→ **Spatial reasoning data**
* * *
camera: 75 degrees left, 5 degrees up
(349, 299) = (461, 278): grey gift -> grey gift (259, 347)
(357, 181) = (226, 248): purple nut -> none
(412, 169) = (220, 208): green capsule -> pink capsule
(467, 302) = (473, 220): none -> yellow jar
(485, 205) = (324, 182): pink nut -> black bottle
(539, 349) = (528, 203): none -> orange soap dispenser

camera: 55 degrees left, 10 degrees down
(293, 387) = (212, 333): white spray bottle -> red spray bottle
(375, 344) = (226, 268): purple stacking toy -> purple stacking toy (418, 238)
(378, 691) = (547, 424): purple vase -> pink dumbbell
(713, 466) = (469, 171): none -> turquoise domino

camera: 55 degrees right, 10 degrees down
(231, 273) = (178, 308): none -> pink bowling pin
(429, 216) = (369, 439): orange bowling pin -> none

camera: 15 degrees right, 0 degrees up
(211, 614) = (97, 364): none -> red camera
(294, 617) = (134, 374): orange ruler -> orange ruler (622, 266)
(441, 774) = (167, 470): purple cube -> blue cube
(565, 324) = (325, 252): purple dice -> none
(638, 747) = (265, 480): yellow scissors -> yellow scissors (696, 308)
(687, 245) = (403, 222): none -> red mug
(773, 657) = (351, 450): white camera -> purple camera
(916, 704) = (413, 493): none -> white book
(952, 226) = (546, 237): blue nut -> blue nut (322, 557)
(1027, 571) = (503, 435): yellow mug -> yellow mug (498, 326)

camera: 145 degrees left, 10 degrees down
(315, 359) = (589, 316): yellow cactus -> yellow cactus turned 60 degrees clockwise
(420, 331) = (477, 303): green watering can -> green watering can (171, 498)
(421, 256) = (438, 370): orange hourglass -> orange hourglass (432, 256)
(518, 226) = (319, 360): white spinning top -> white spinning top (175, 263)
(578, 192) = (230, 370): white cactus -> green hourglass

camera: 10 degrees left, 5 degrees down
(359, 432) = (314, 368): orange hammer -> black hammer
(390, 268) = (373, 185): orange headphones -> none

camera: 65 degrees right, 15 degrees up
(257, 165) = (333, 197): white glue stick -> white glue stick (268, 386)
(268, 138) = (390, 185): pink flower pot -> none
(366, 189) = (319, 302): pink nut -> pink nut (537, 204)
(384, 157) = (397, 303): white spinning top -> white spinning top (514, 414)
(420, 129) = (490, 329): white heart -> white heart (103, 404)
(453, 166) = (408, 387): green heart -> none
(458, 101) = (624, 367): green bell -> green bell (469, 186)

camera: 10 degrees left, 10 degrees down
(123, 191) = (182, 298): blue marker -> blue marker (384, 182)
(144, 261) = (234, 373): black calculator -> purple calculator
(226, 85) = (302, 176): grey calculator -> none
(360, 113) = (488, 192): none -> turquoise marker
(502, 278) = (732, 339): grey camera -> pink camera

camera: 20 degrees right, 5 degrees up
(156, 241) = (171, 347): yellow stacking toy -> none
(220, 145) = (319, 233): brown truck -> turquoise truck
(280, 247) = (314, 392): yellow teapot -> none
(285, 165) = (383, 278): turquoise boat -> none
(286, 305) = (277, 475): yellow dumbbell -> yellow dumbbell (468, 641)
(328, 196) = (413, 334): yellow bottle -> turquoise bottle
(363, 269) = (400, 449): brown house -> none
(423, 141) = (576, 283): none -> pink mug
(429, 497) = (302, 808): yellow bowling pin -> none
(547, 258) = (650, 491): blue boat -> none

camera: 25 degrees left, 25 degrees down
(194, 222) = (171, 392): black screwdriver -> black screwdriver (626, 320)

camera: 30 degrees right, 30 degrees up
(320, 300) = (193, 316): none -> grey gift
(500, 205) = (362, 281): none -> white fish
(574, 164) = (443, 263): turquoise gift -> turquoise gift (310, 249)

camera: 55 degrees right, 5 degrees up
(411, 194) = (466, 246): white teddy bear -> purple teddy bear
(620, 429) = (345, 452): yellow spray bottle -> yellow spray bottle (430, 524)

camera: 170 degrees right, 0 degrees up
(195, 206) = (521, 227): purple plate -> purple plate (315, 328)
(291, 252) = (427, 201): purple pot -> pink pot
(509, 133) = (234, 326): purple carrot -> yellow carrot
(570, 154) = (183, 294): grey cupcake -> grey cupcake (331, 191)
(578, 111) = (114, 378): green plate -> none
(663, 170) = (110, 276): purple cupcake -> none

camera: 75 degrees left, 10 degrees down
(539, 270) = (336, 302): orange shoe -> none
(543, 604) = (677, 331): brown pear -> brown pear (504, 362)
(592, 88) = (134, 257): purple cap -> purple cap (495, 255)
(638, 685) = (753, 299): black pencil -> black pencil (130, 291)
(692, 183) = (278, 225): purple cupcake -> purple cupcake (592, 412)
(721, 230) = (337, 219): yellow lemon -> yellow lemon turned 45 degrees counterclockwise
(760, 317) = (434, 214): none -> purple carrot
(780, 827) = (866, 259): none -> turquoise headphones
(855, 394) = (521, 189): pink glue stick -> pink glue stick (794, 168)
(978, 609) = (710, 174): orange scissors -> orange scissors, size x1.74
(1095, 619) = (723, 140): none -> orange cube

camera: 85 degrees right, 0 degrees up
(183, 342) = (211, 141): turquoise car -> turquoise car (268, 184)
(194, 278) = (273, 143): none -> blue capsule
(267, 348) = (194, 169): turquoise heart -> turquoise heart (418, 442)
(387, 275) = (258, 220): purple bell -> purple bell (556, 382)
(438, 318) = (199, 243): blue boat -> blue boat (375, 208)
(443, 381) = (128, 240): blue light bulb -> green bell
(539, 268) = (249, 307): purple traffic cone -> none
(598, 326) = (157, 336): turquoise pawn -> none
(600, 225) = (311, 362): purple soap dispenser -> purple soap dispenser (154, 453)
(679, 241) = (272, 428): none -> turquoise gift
* * *
→ **EXERCISE AIM**
Print, exactly as written, the first line of the records above and each line after it until the line with "(293, 387) = (212, 333): white", which is printed too.

→ **PROBLEM SOLUTION**
camera: 75 degrees left, 5 degrees up
(349, 299) = (461, 278): grey gift -> grey gift (259, 347)
(357, 181) = (226, 248): purple nut -> none
(412, 169) = (220, 208): green capsule -> pink capsule
(467, 302) = (473, 220): none -> yellow jar
(485, 205) = (324, 182): pink nut -> black bottle
(539, 349) = (528, 203): none -> orange soap dispenser

camera: 55 degrees left, 10 degrees down
(293, 387) = (212, 333): white spray bottle -> red spray bottle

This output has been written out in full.